= Task brief =
What you return must be an exact copy of the lines in the listing below between the line holding "camera: 40 degrees left, 10 degrees down" and the line holding "(176, 265) = (289, 202): none", inclusive, and nothing more.

= Source records =
↓

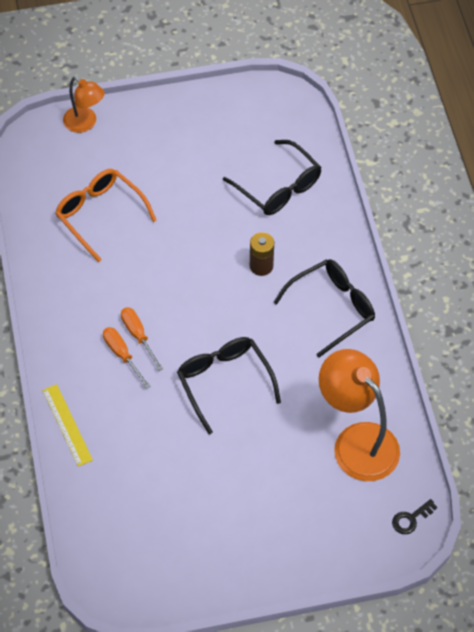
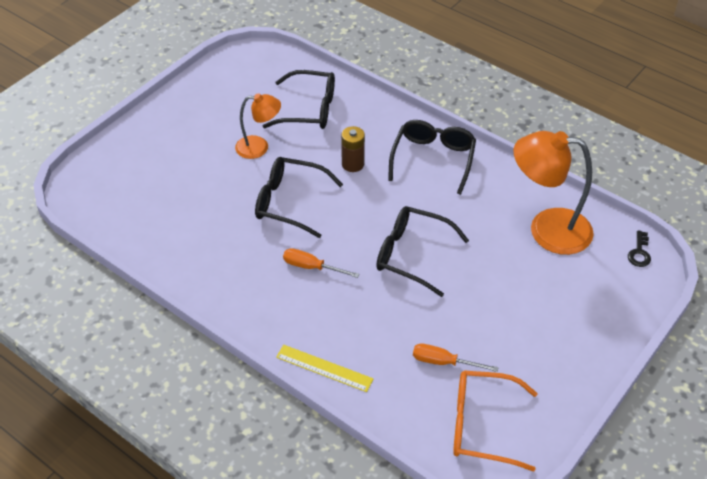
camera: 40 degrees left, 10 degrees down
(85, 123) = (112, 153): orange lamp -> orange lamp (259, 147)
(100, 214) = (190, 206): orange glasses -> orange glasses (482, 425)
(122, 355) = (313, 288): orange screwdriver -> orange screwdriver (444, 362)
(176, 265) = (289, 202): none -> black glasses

↑
↓

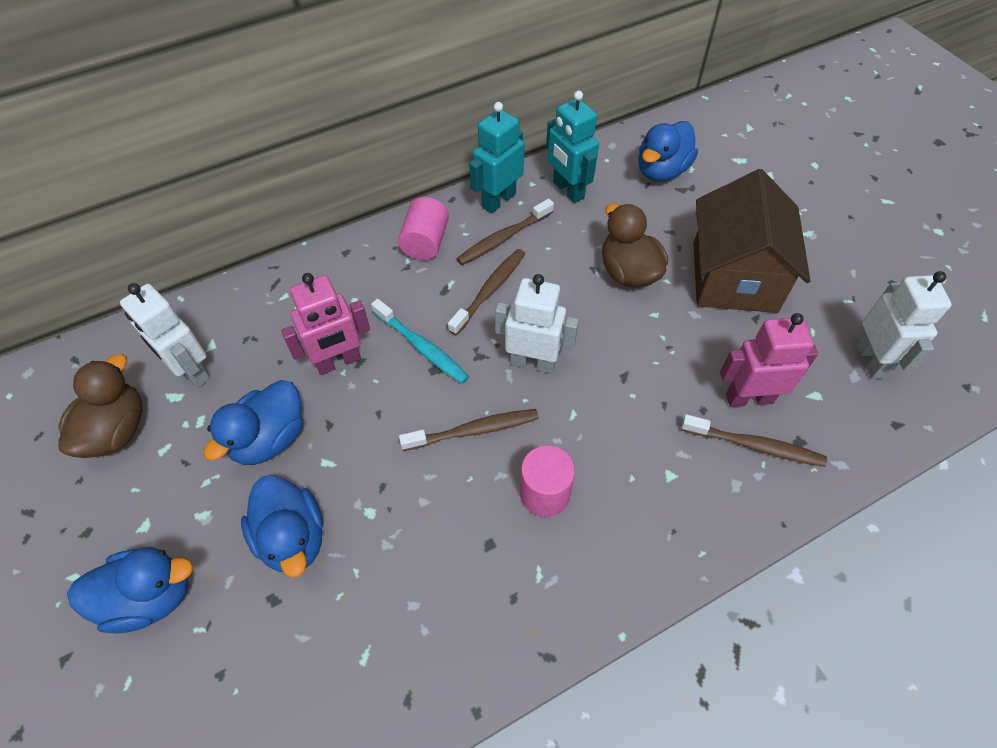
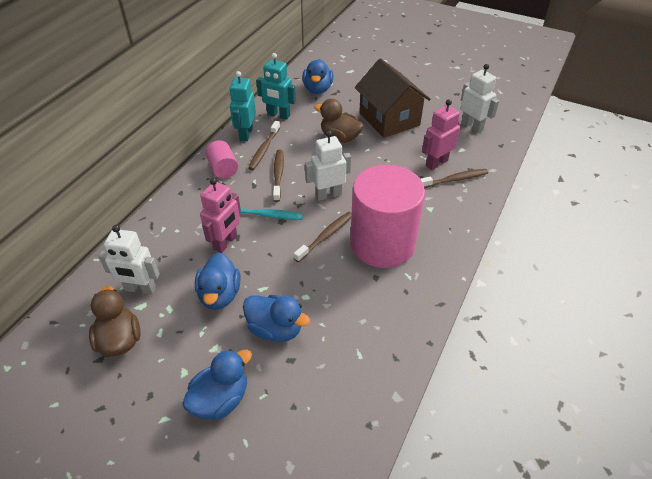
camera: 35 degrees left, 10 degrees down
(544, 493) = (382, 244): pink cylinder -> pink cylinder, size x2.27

↑

= Solution =
camera: 40 degrees left, 10 degrees down
(85, 123) = (112, 153): orange lamp -> orange lamp (259, 147)
(100, 214) = (190, 206): orange glasses -> orange glasses (482, 425)
(122, 355) = (313, 288): orange screwdriver -> orange screwdriver (444, 362)
(176, 265) = (289, 202): none -> black glasses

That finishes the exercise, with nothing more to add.